• [The task]:
Your job is to transcribe all the records that follow, excluding any pictures.

• [Material supplied]:
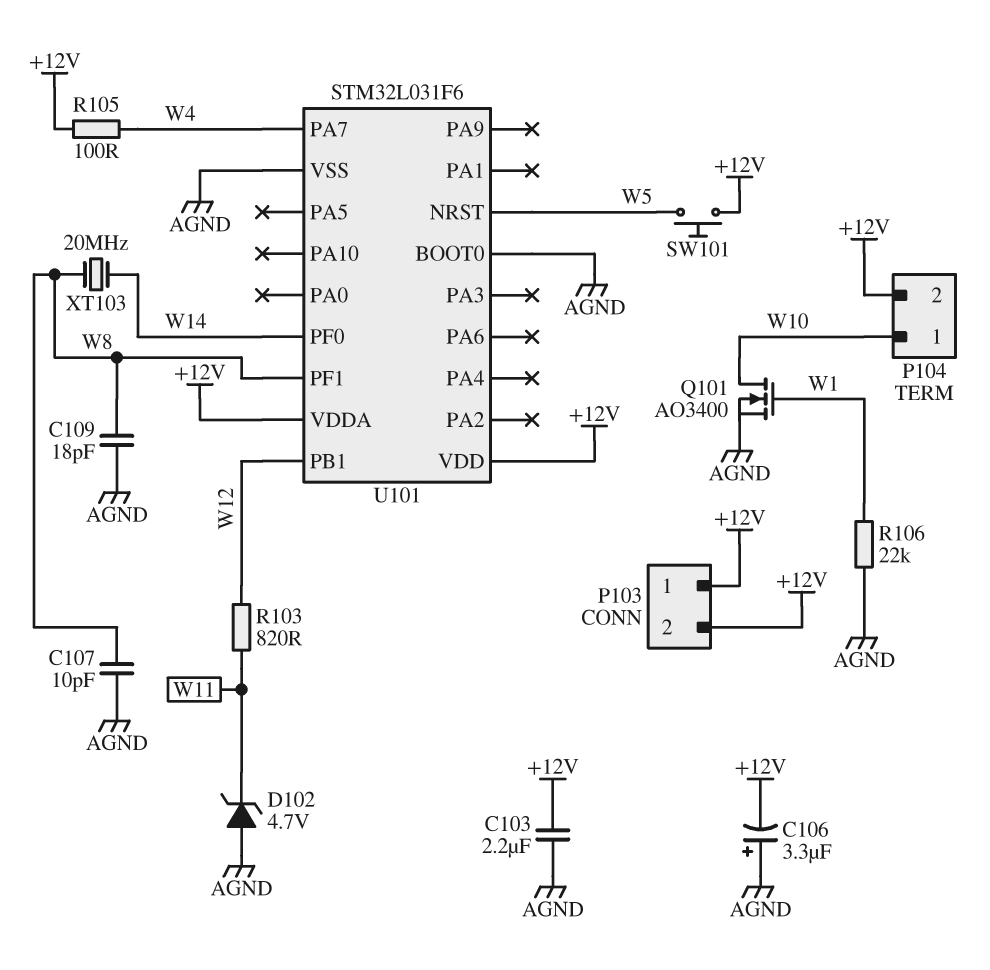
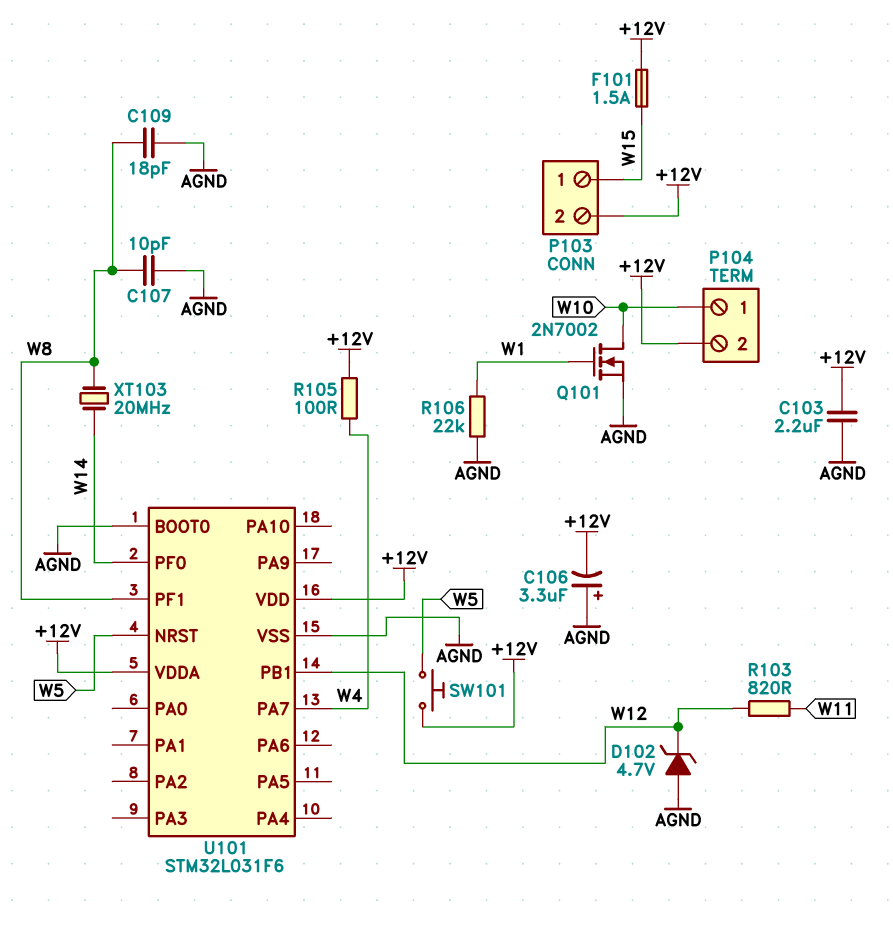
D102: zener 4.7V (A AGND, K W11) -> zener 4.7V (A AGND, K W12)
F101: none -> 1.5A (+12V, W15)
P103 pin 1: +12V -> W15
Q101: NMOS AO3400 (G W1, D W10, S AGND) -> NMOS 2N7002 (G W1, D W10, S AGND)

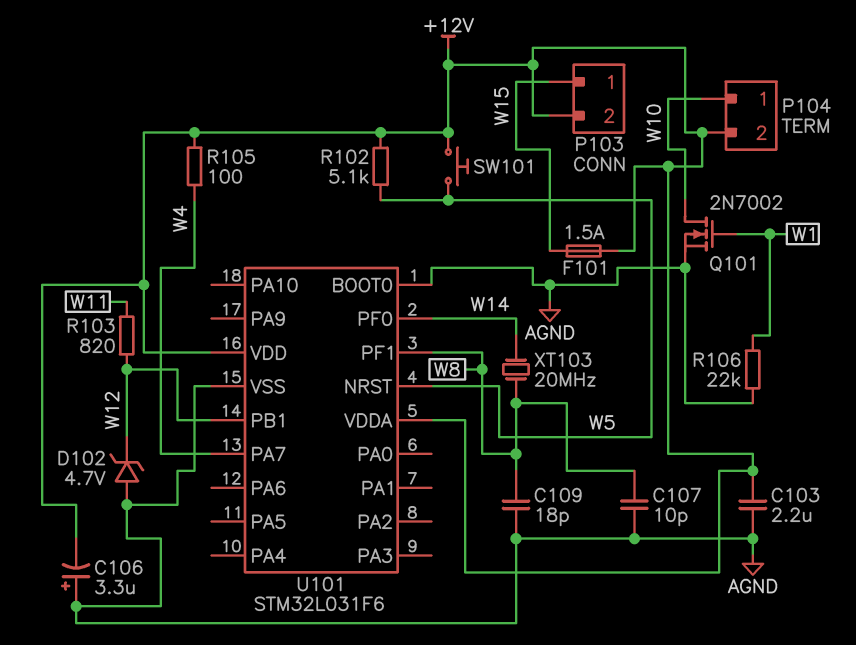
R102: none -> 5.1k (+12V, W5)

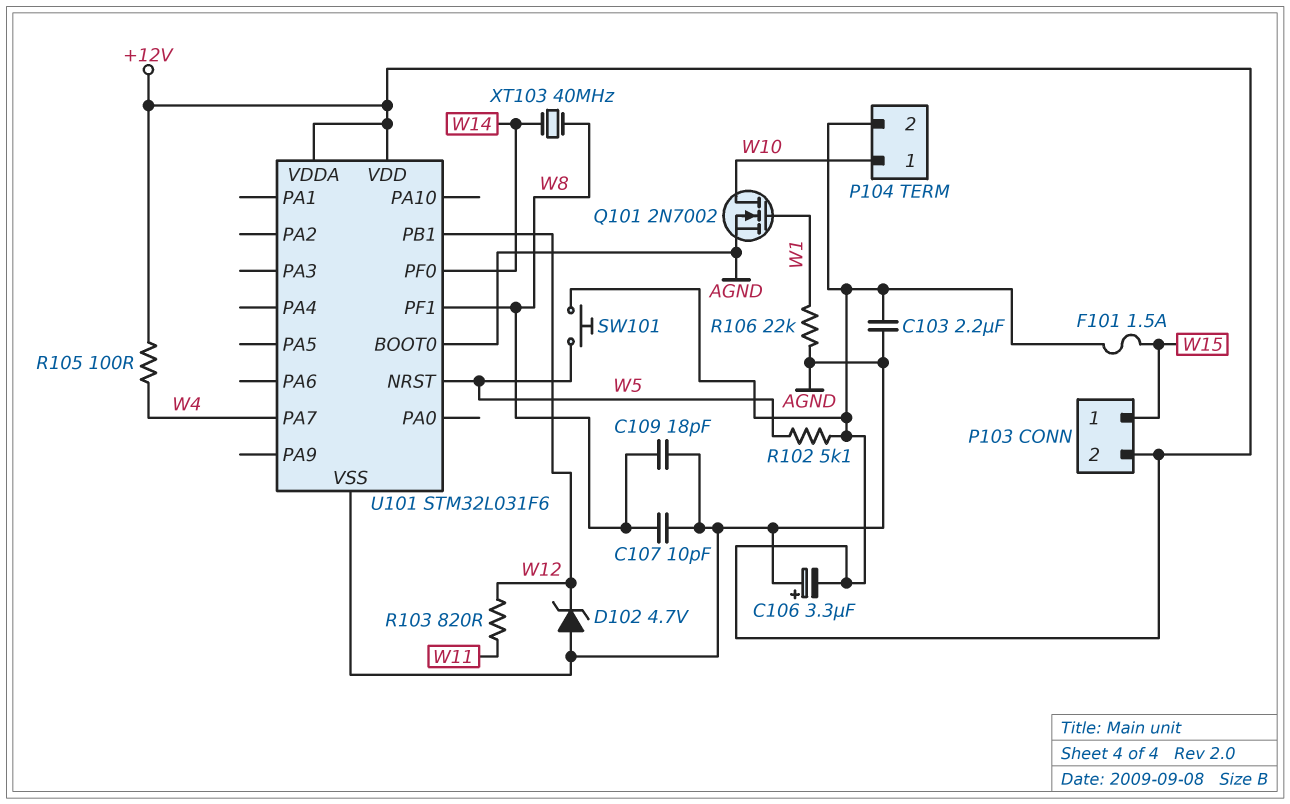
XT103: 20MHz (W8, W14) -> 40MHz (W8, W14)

• [Response]:
D102: zener 4.7V (A AGND, K W11) -> zener 4.7V (A AGND, K W12)
F101: none -> 1.5A (+12V, W15)
P103 pin 1: +12V -> W15
Q101: NMOS AO3400 (G W1, D W10, S AGND) -> NMOS 2N7002 (G W1, D W10, S AGND)

R102: none -> 5.1k (+12V, W5)

XT103: 20MHz (W8, W14) -> 40MHz (W8, W14)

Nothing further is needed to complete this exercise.